[Study material — start]
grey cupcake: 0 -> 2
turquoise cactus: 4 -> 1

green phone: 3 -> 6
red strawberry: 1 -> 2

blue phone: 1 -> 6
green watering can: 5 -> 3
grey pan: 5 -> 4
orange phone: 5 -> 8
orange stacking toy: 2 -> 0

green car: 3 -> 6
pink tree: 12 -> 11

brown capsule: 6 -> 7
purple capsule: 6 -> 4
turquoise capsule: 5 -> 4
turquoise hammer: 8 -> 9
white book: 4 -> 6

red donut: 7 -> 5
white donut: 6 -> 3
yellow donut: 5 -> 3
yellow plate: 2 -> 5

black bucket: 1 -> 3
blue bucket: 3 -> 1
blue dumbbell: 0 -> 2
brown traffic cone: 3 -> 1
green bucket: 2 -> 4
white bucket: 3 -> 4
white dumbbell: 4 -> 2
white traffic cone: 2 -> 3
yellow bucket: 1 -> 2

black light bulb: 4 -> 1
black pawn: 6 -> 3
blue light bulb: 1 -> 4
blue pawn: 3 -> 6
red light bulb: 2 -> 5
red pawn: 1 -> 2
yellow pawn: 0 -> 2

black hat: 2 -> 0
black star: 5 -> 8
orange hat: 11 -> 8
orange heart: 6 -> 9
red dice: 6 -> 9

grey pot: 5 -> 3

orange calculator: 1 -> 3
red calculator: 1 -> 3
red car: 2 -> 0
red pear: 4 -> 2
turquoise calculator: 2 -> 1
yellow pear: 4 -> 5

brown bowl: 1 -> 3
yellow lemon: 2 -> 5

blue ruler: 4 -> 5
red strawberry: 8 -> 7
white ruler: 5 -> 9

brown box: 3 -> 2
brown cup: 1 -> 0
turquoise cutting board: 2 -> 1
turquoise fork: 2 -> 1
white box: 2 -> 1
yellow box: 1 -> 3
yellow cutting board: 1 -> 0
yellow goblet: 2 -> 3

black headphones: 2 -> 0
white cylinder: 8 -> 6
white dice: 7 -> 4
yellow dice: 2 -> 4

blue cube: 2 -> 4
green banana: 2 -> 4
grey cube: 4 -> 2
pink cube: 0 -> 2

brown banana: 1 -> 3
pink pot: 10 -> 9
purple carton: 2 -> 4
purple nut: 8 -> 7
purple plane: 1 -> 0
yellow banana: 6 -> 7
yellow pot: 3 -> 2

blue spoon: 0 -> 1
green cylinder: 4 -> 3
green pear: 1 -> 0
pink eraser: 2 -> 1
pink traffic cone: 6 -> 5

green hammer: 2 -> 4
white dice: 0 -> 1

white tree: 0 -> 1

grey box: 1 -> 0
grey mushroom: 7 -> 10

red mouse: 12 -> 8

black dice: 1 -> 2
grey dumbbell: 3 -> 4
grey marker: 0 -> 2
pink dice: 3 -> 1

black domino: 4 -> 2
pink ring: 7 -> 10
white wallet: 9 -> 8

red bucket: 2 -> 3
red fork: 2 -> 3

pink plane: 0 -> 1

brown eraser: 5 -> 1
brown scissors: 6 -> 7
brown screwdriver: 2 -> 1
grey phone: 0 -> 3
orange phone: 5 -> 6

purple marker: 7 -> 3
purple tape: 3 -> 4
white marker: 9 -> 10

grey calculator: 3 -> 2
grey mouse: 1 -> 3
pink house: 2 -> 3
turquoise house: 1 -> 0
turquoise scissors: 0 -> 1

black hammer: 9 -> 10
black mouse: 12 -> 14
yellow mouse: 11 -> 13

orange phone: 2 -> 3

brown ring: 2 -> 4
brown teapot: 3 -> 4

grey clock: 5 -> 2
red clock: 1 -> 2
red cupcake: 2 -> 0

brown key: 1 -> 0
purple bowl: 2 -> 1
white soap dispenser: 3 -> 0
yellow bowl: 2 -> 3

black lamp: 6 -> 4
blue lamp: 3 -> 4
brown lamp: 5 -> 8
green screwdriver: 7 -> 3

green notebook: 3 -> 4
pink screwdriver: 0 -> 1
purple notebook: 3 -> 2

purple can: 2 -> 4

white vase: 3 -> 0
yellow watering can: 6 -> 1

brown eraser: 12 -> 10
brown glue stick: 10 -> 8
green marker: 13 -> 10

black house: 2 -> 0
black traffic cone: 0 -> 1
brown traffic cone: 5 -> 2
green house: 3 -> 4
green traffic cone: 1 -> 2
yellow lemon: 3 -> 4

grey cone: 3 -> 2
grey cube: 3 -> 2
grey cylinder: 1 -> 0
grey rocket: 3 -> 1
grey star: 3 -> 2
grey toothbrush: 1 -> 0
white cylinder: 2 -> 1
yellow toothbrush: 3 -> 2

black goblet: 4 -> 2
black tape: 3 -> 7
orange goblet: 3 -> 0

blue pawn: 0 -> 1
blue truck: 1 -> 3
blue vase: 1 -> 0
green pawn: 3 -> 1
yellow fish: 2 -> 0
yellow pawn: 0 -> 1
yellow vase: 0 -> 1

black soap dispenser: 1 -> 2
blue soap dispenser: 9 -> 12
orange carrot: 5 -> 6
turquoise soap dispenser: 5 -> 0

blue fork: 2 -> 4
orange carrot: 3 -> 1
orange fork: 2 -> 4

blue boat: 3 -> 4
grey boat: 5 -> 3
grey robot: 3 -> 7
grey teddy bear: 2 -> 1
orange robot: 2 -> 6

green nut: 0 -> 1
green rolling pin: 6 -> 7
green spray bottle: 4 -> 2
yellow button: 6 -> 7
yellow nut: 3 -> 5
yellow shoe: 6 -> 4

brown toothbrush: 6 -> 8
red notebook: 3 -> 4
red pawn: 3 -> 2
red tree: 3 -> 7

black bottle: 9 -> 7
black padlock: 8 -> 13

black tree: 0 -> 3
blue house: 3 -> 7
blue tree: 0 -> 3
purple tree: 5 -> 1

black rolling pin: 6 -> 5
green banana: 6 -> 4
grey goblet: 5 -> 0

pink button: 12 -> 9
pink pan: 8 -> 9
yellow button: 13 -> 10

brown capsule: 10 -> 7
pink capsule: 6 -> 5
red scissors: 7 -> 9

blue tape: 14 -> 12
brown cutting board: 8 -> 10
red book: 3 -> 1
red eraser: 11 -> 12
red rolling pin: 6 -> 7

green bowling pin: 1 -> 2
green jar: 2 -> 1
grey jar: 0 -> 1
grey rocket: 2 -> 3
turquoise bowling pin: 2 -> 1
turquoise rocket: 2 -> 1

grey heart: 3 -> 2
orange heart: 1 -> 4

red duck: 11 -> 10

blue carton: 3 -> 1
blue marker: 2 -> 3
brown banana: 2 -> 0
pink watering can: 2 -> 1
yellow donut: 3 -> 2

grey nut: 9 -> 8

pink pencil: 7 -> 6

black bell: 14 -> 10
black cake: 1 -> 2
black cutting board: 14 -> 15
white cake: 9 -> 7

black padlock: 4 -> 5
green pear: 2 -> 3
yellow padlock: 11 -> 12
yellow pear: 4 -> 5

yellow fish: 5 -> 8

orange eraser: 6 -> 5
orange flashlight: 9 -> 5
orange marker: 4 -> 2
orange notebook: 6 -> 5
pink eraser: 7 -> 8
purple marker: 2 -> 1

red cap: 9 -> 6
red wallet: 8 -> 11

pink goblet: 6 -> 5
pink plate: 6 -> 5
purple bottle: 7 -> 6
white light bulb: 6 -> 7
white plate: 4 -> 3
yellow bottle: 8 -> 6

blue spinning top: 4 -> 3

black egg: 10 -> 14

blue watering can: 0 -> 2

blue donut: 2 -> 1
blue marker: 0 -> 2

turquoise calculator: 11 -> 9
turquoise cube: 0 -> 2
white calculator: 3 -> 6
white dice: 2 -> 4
[Study material — finish]
Retype the first line of the entries and every line after it, please, through the line that contains "black dice: 1 -> 2". Add nothing.

grey cupcake: 0 -> 2
turquoise cactus: 4 -> 1

green phone: 3 -> 6
red strawberry: 1 -> 2

blue phone: 1 -> 6
green watering can: 5 -> 3
grey pan: 5 -> 4
orange phone: 5 -> 8
orange stacking toy: 2 -> 0

green car: 3 -> 6
pink tree: 12 -> 11

brown capsule: 6 -> 7
purple capsule: 6 -> 4
turquoise capsule: 5 -> 4
turquoise hammer: 8 -> 9
white book: 4 -> 6

red donut: 7 -> 5
white donut: 6 -> 3
yellow donut: 5 -> 3
yellow plate: 2 -> 5

black bucket: 1 -> 3
blue bucket: 3 -> 1
blue dumbbell: 0 -> 2
brown traffic cone: 3 -> 1
green bucket: 2 -> 4
white bucket: 3 -> 4
white dumbbell: 4 -> 2
white traffic cone: 2 -> 3
yellow bucket: 1 -> 2

black light bulb: 4 -> 1
black pawn: 6 -> 3
blue light bulb: 1 -> 4
blue pawn: 3 -> 6
red light bulb: 2 -> 5
red pawn: 1 -> 2
yellow pawn: 0 -> 2

black hat: 2 -> 0
black star: 5 -> 8
orange hat: 11 -> 8
orange heart: 6 -> 9
red dice: 6 -> 9

grey pot: 5 -> 3

orange calculator: 1 -> 3
red calculator: 1 -> 3
red car: 2 -> 0
red pear: 4 -> 2
turquoise calculator: 2 -> 1
yellow pear: 4 -> 5

brown bowl: 1 -> 3
yellow lemon: 2 -> 5

blue ruler: 4 -> 5
red strawberry: 8 -> 7
white ruler: 5 -> 9

brown box: 3 -> 2
brown cup: 1 -> 0
turquoise cutting board: 2 -> 1
turquoise fork: 2 -> 1
white box: 2 -> 1
yellow box: 1 -> 3
yellow cutting board: 1 -> 0
yellow goblet: 2 -> 3

black headphones: 2 -> 0
white cylinder: 8 -> 6
white dice: 7 -> 4
yellow dice: 2 -> 4

blue cube: 2 -> 4
green banana: 2 -> 4
grey cube: 4 -> 2
pink cube: 0 -> 2

brown banana: 1 -> 3
pink pot: 10 -> 9
purple carton: 2 -> 4
purple nut: 8 -> 7
purple plane: 1 -> 0
yellow banana: 6 -> 7
yellow pot: 3 -> 2

blue spoon: 0 -> 1
green cylinder: 4 -> 3
green pear: 1 -> 0
pink eraser: 2 -> 1
pink traffic cone: 6 -> 5

green hammer: 2 -> 4
white dice: 0 -> 1

white tree: 0 -> 1

grey box: 1 -> 0
grey mushroom: 7 -> 10

red mouse: 12 -> 8

black dice: 1 -> 2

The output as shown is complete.